Task item: Retype, word for word, the line holding "C9: 56pF (GND, XI) -> 56pF (GND, VDD)" and each line after it down to the end of the data; pictures are not copied.

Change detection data
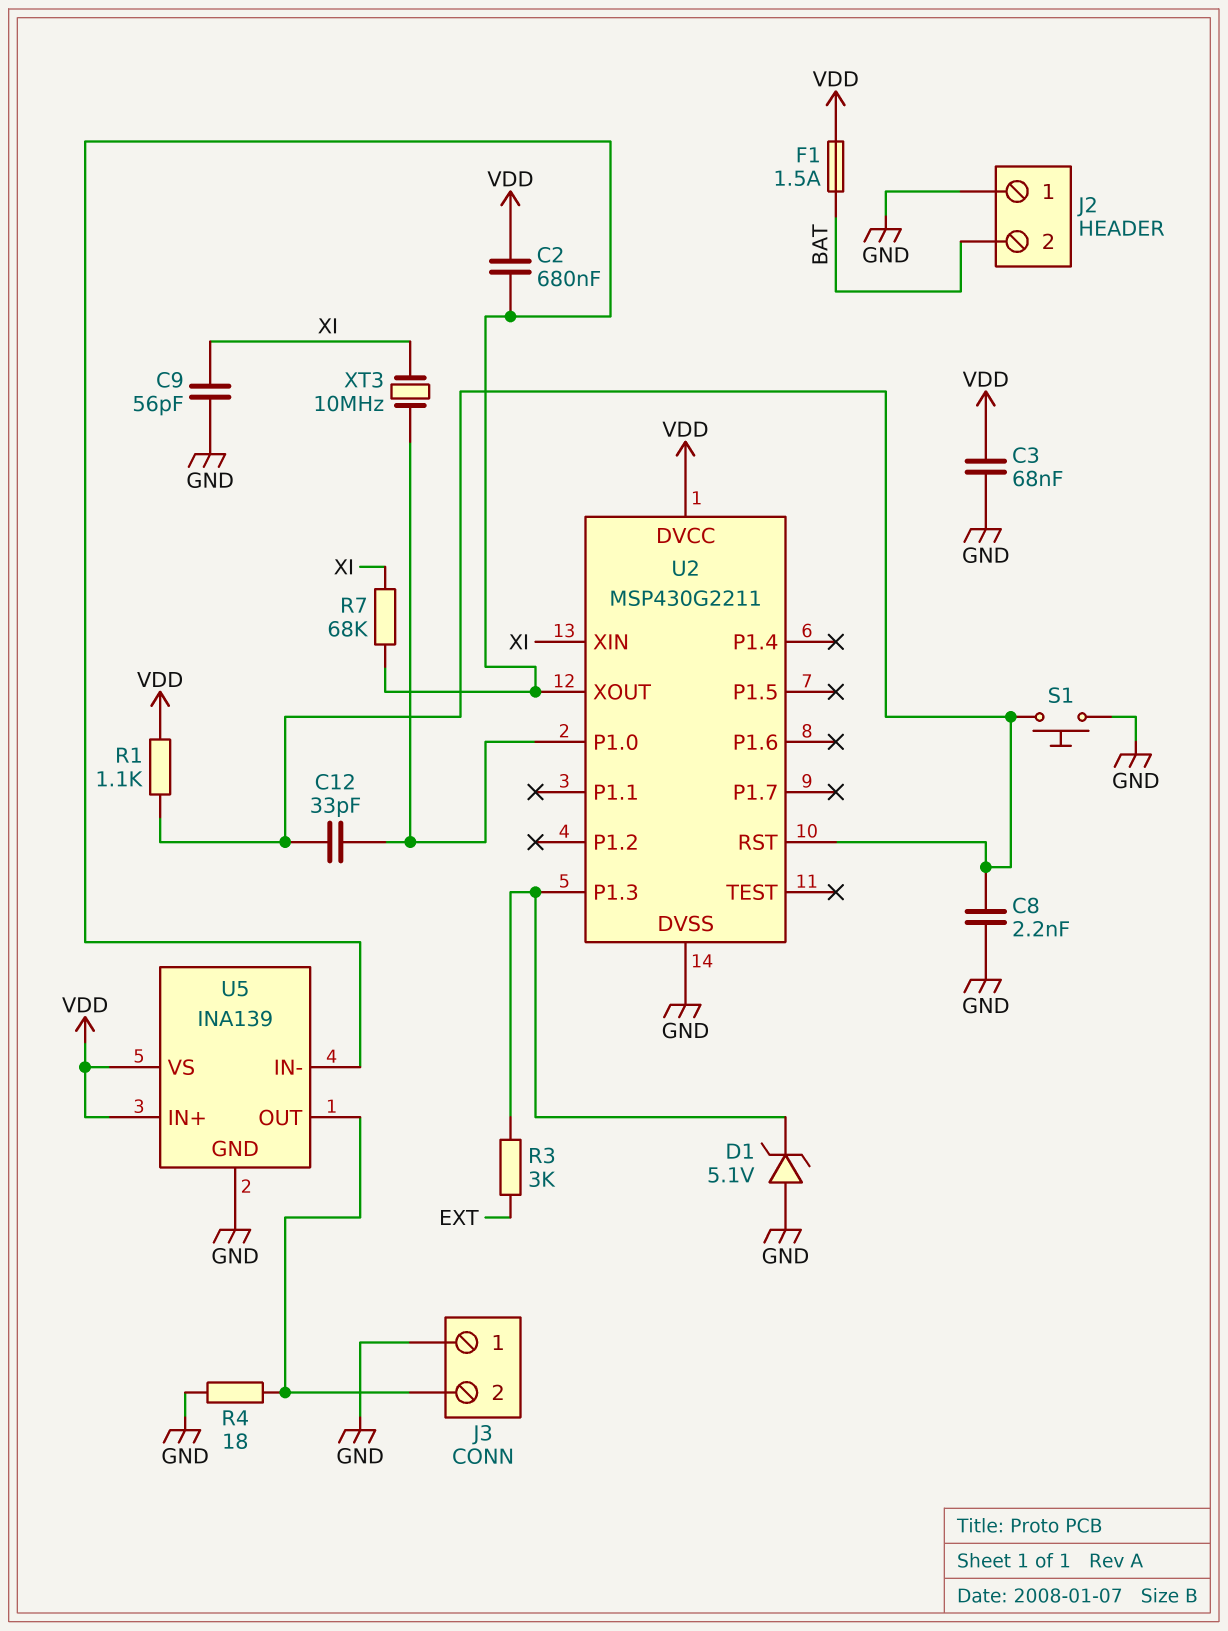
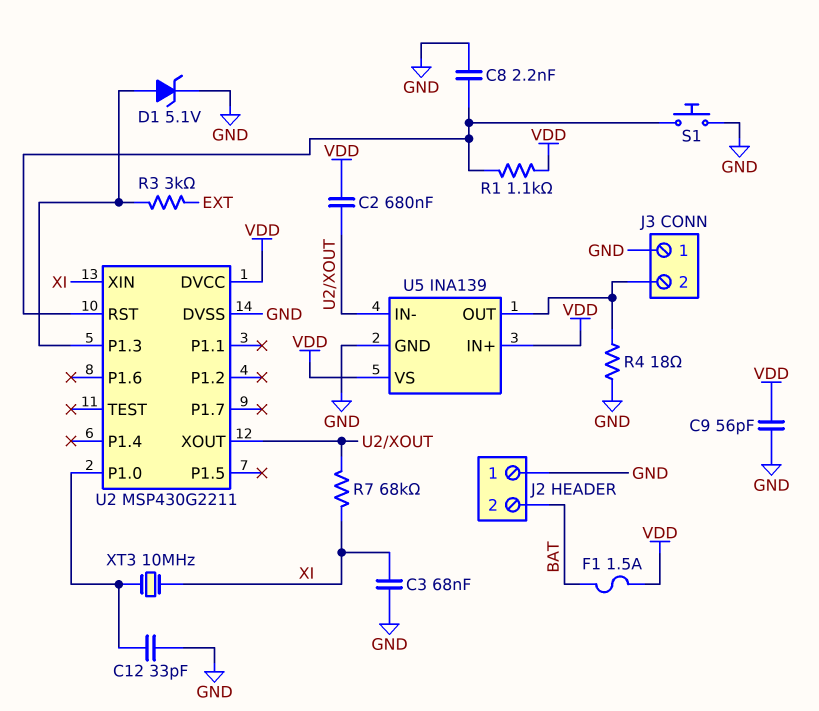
C3: 68nF (GND, VDD) -> 68nF (GND, XI)
C9: 56pF (GND, XI) -> 56pF (GND, VDD)
C12: 33pF (U2/P1.0, U2/RST) -> 33pF (GND, U2/P1.0)
D1: zener 5.1V (A GND, K U2/P1.3) -> zener 5.1V (A U2/P1.3, K GND)

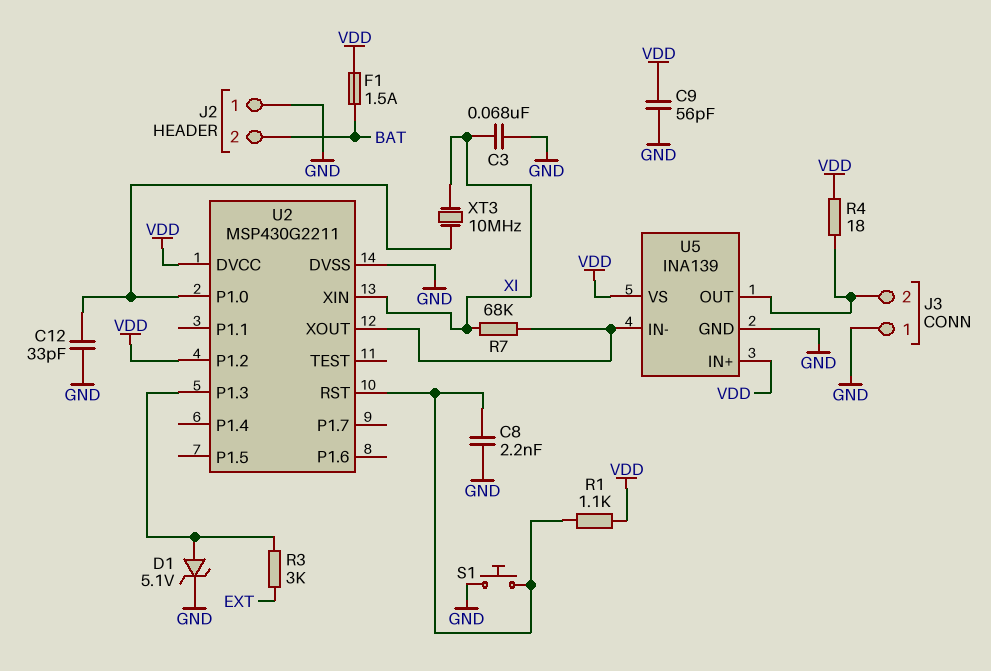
C2: 680nF (U2/XOUT, VDD) -> none
R4: 18 (GND, J3/2) -> 18 (J3/2, VDD)
U2 pin P1.2: none -> VDD

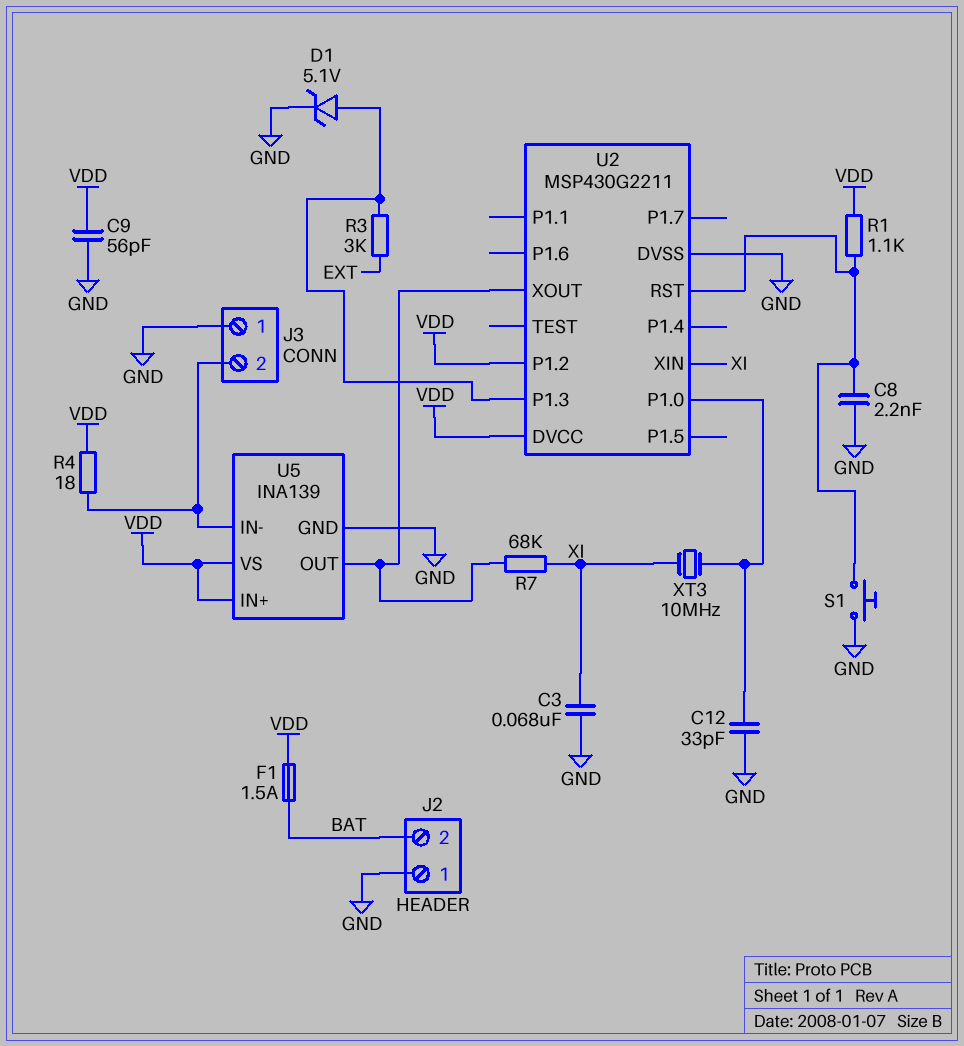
U5 pin IN-: U2/XOUT -> J3/2
U5 pin OUT: J3/2 -> U2/XOUT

Answer to the exercise:
C9: 56pF (GND, XI) -> 56pF (GND, VDD)
C12: 33pF (U2/P1.0, U2/RST) -> 33pF (GND, U2/P1.0)
D1: zener 5.1V (A GND, K U2/P1.3) -> zener 5.1V (A U2/P1.3, K GND)

C2: 680nF (U2/XOUT, VDD) -> none
R4: 18 (GND, J3/2) -> 18 (J3/2, VDD)
U2 pin P1.2: none -> VDD

U5 pin IN-: U2/XOUT -> J3/2
U5 pin OUT: J3/2 -> U2/XOUT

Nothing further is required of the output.